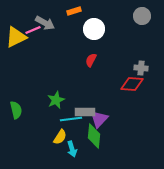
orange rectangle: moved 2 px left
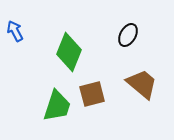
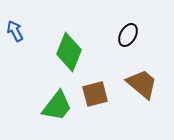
brown square: moved 3 px right
green trapezoid: rotated 20 degrees clockwise
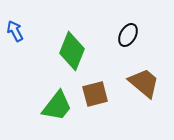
green diamond: moved 3 px right, 1 px up
brown trapezoid: moved 2 px right, 1 px up
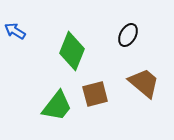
blue arrow: rotated 30 degrees counterclockwise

○ ○ ○

- THE PROBLEM: Reproduce the text lines of the records above verbatim, leaving out the pictures.

- CORRECT RESULT:
orange rectangle: moved 2 px left
brown square: moved 3 px right
green trapezoid: rotated 20 degrees clockwise
green diamond: moved 3 px right, 1 px up
brown trapezoid: moved 2 px right, 1 px up
blue arrow: rotated 30 degrees counterclockwise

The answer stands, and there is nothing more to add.